[[ DATA RECORDS open ]]
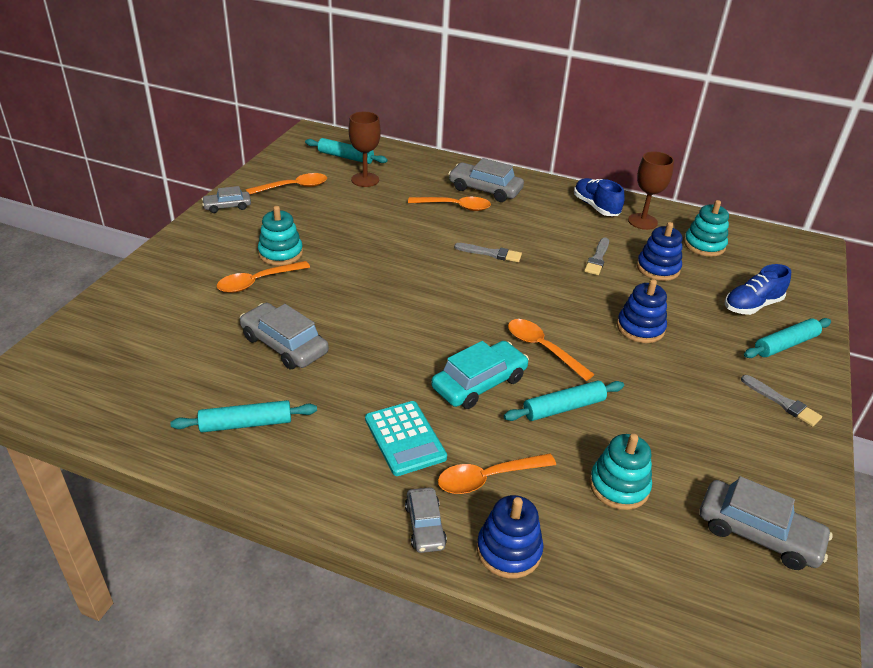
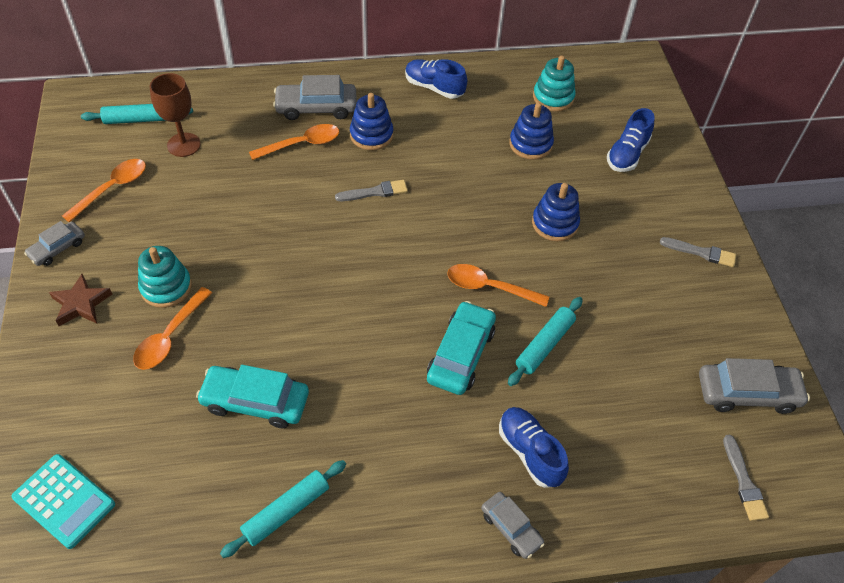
camera: 30 degrees left, 15 degrees up
grey car [240,303,329,369] -> turquoise car [196,365,309,428]
turquoise calculator [365,401,447,476] -> turquoise calculator moved to [12,454,115,549]
orange spoon [438,454,556,494] -> blue shoe [499,407,569,488]
blue stacking toy [477,495,543,578] -> blue stacking toy moved to [350,93,393,150]
grey brush [584,237,609,275] -> grey brush moved to [723,435,769,521]
turquoise stacking toy [589,434,652,510] -> none
brown goblet [628,151,674,230] -> none
turquoise rolling pin [744,318,831,358] -> none
none -> brown star [49,274,112,326]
[[ DATA RECORDS closed ]]
PROBLEM REQUIREMENTS =
For this exercise, please copy exactly the lines from the one holding "grey car [240,303,329,369]" through the end of the records, the first and last included.

WRITTEN SOLUTION =
grey car [240,303,329,369] -> turquoise car [196,365,309,428]
turquoise calculator [365,401,447,476] -> turquoise calculator moved to [12,454,115,549]
orange spoon [438,454,556,494] -> blue shoe [499,407,569,488]
blue stacking toy [477,495,543,578] -> blue stacking toy moved to [350,93,393,150]
grey brush [584,237,609,275] -> grey brush moved to [723,435,769,521]
turquoise stacking toy [589,434,652,510] -> none
brown goblet [628,151,674,230] -> none
turquoise rolling pin [744,318,831,358] -> none
none -> brown star [49,274,112,326]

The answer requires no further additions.